Your goal
Go through the data and copy each line where the string "orange" appears.

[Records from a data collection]
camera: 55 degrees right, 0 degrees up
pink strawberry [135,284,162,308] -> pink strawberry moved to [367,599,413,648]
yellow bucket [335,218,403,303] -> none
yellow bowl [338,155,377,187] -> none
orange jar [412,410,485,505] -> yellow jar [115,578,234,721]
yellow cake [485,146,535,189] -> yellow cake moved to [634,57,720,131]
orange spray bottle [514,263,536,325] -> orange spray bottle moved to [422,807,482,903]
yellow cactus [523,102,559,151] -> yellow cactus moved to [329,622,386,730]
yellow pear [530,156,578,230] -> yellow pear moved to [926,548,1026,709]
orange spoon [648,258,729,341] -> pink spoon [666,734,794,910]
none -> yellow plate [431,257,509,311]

Task answer
orange jar [412,410,485,505] -> yellow jar [115,578,234,721]
orange spray bottle [514,263,536,325] -> orange spray bottle moved to [422,807,482,903]
orange spoon [648,258,729,341] -> pink spoon [666,734,794,910]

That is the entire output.